WORK INSTRUCTIONS
Whenever the string "turquoise" appears in a line below, please copy the line out.

DATA RECORDS
------------------------------------------------------------------------

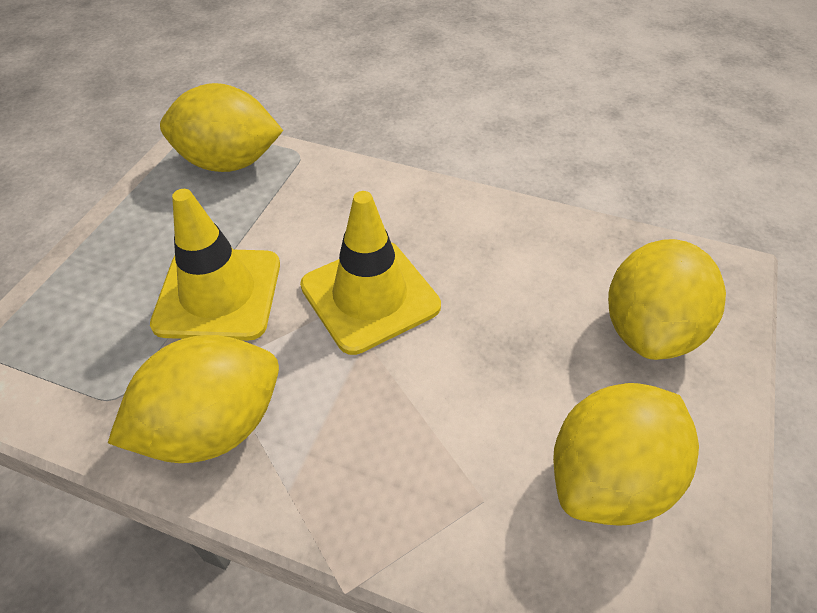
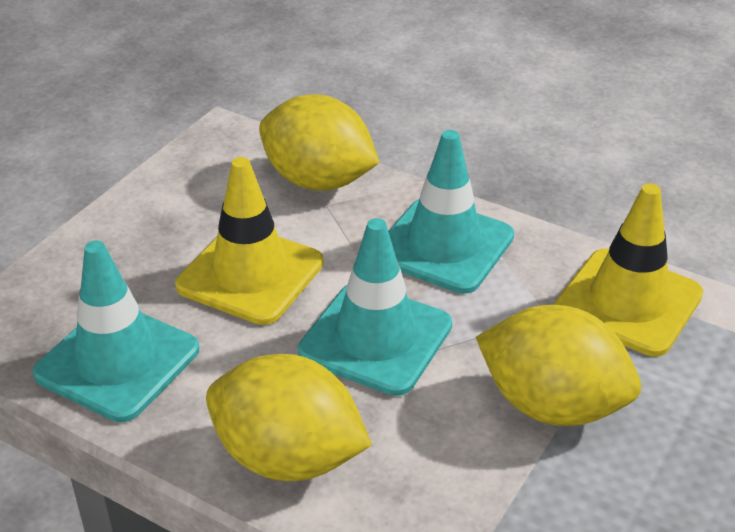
turquoise traffic cone: 0 -> 3
yellow lemon: 4 -> 3

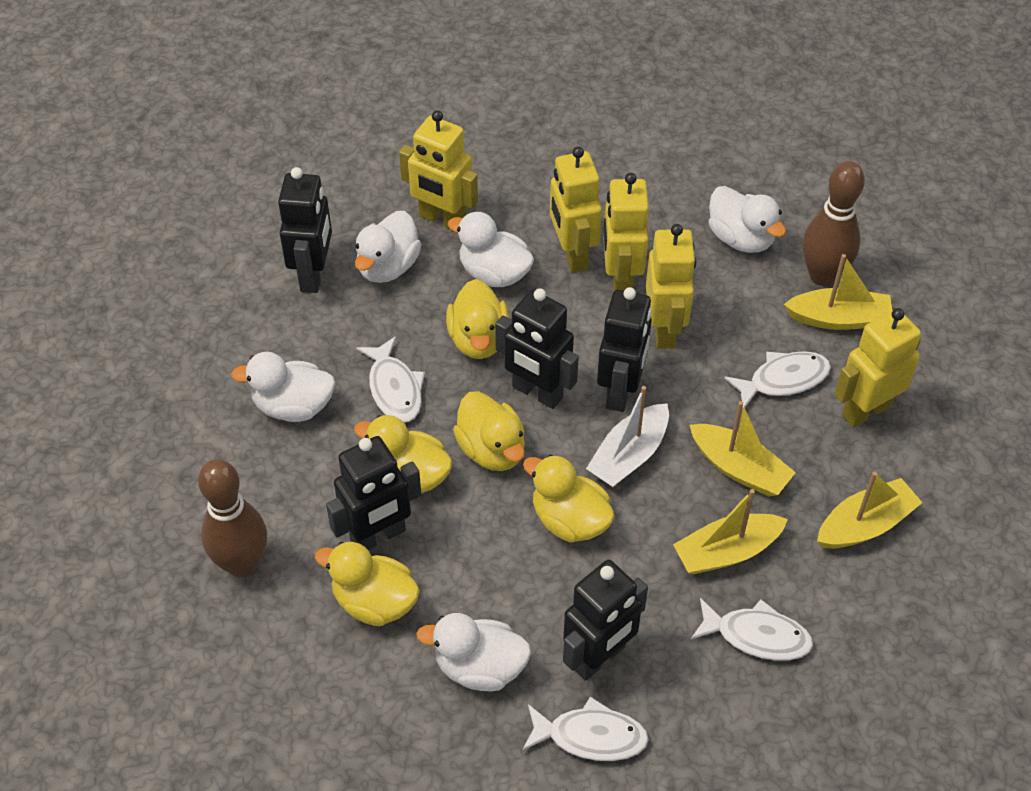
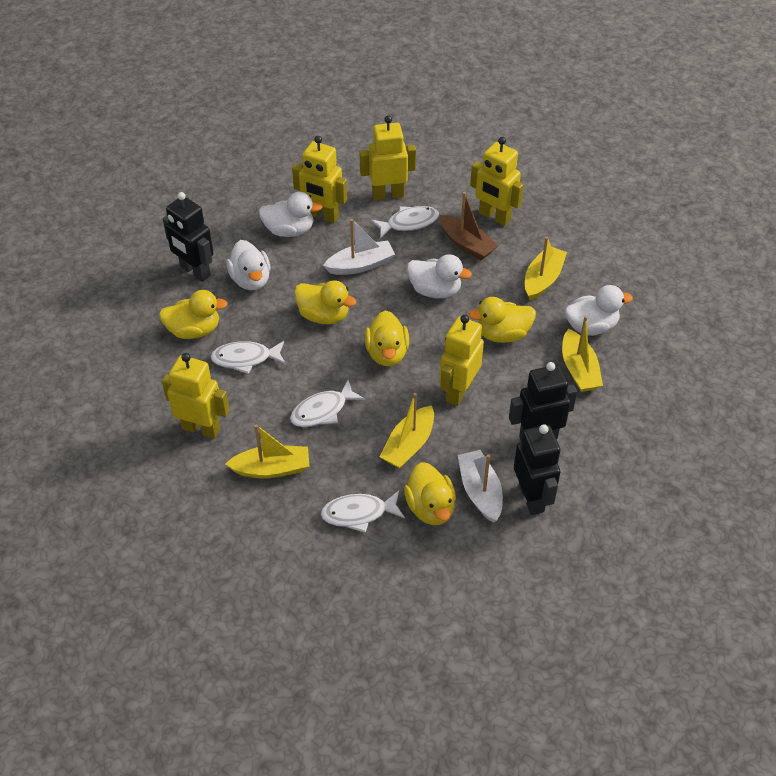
black robot: 5 -> 3
brown boat: 0 -> 1
brown bowling pin: 2 -> 0
white boat: 1 -> 2
white duck: 5 -> 4

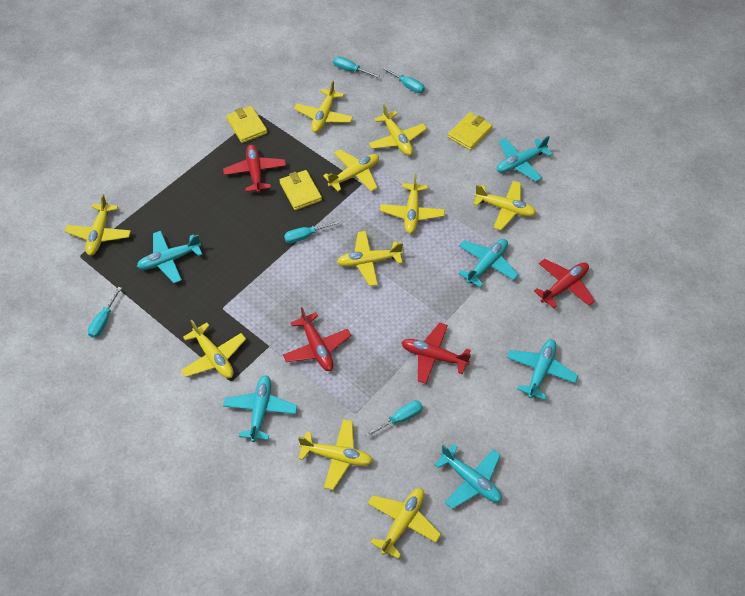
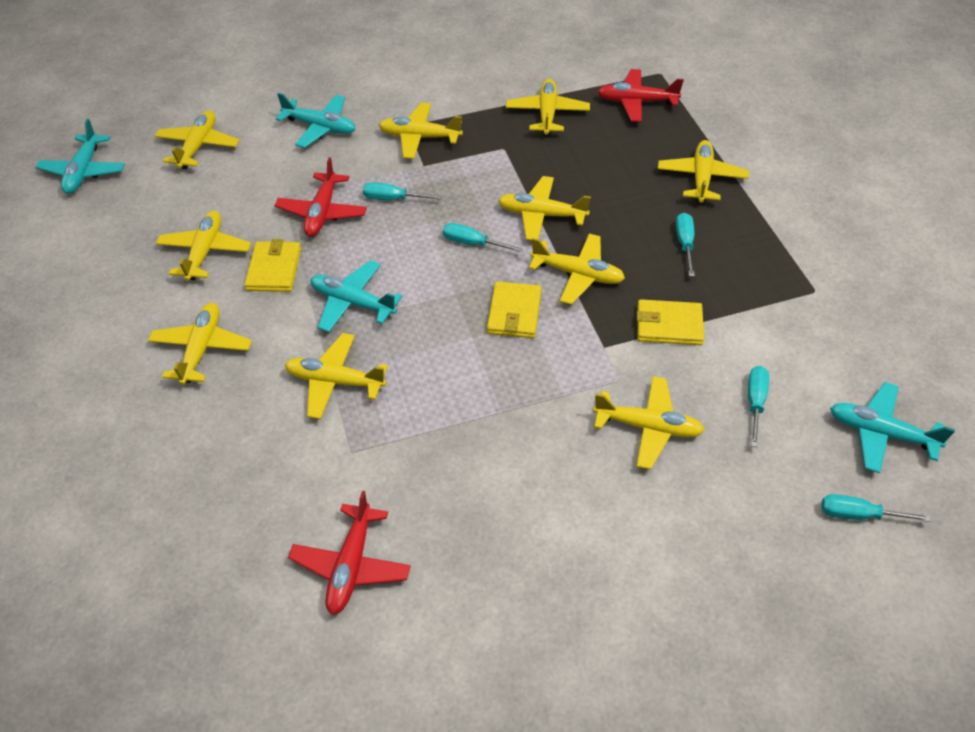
red plane: 4 -> 3
turquoise plane: 6 -> 4

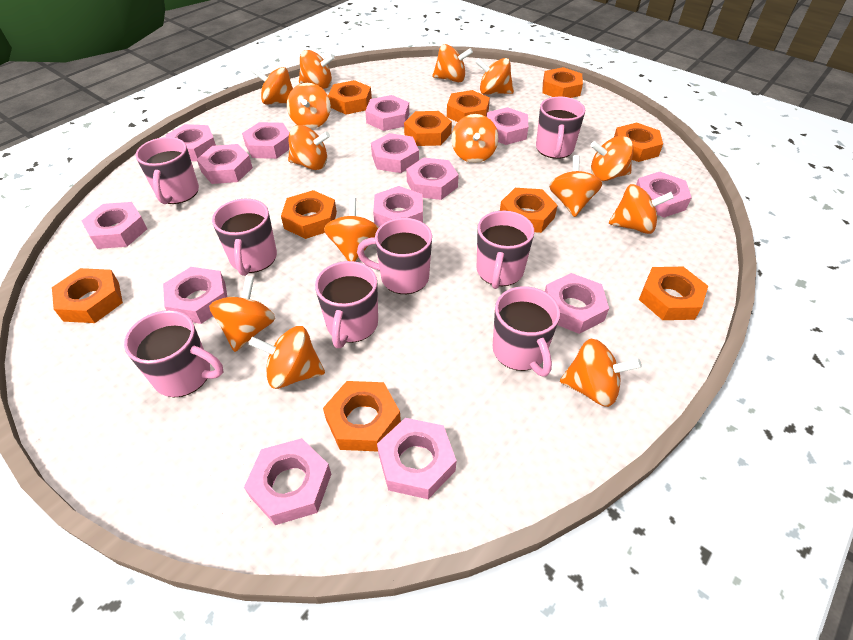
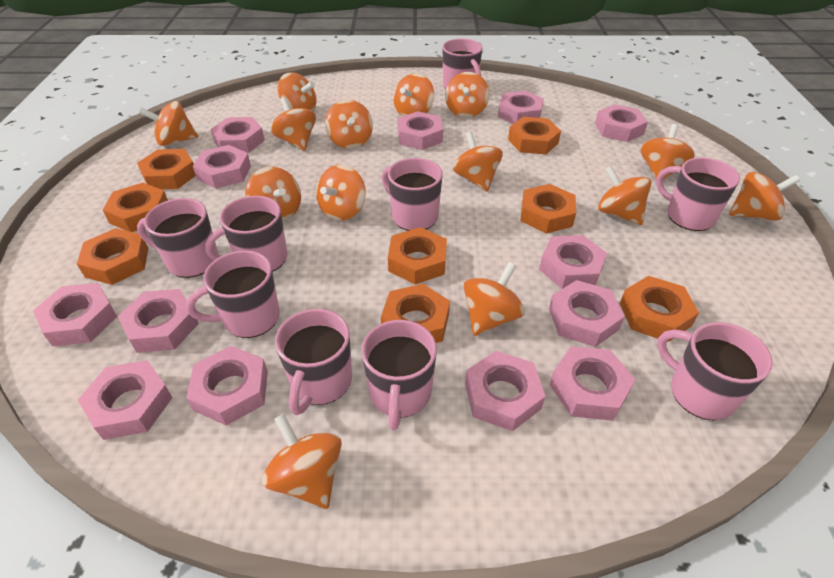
orange nut: 10 -> 8
pink mug: 8 -> 9
pink nut: 14 -> 13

------------------------------------------------------------------------

RESPONSE TO THE TASK
turquoise traffic cone: 0 -> 3
turquoise plane: 6 -> 4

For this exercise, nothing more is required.